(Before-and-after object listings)
╔══
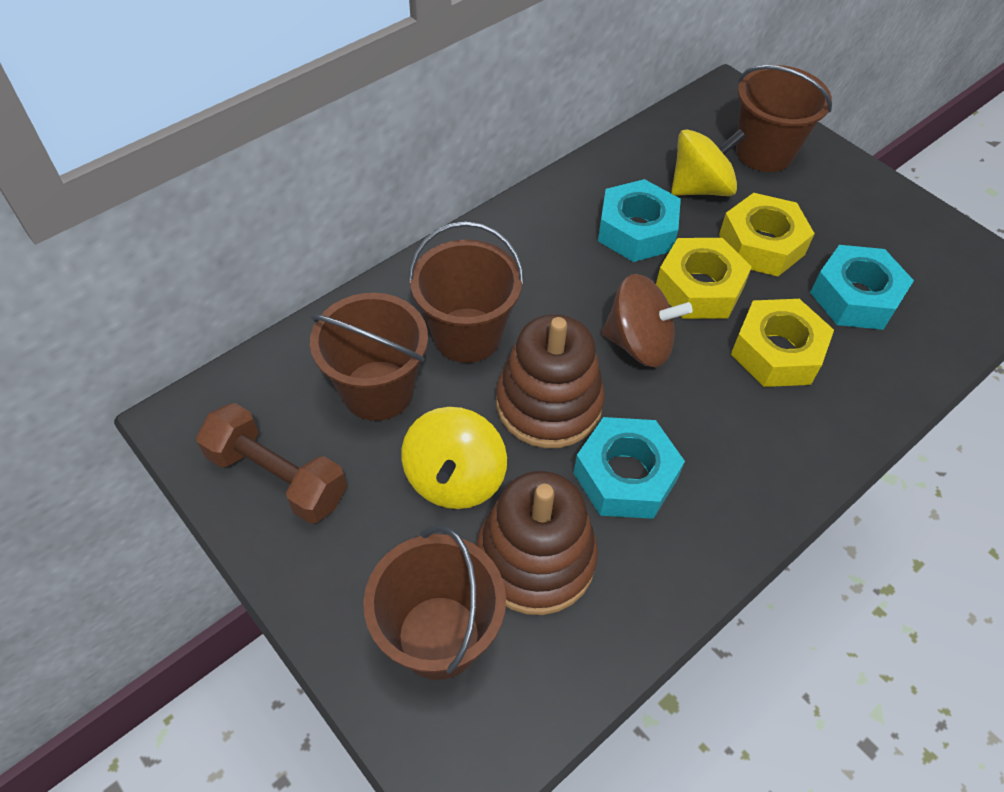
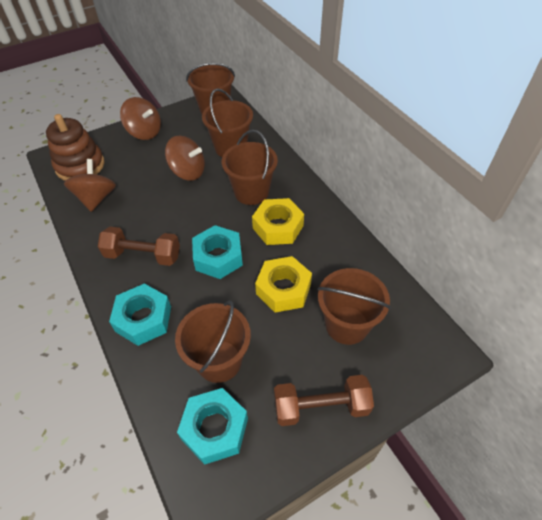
brown bucket: 4 -> 5
brown dumbbell: 1 -> 2
brown spinning top: 1 -> 3
brown stacking toy: 2 -> 1
yellow nut: 3 -> 2
yellow spinning top: 2 -> 0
╚══
> _What the task requires_:
Print only these lines, exactly: the one containing "brown dumbbell: 1 -> 2" and all after it to the end of the entries.

> _Task output_:
brown dumbbell: 1 -> 2
brown spinning top: 1 -> 3
brown stacking toy: 2 -> 1
yellow nut: 3 -> 2
yellow spinning top: 2 -> 0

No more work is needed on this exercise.